Top of Extracted data

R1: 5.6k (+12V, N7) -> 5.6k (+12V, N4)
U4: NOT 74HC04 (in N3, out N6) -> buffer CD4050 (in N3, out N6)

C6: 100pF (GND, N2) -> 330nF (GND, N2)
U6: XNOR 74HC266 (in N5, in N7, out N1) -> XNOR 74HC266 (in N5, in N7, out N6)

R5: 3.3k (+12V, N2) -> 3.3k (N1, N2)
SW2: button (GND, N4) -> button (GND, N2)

Bottom of Extracted data

■ What you have to do: Write the material out once more, exactly as it reads.

■ Solution to this task:
R1: 5.6k (+12V, N7) -> 5.6k (+12V, N4)
U4: NOT 74HC04 (in N3, out N6) -> buffer CD4050 (in N3, out N6)

C6: 100pF (GND, N2) -> 330nF (GND, N2)
U6: XNOR 74HC266 (in N5, in N7, out N1) -> XNOR 74HC266 (in N5, in N7, out N6)

R5: 3.3k (+12V, N2) -> 3.3k (N1, N2)
SW2: button (GND, N4) -> button (GND, N2)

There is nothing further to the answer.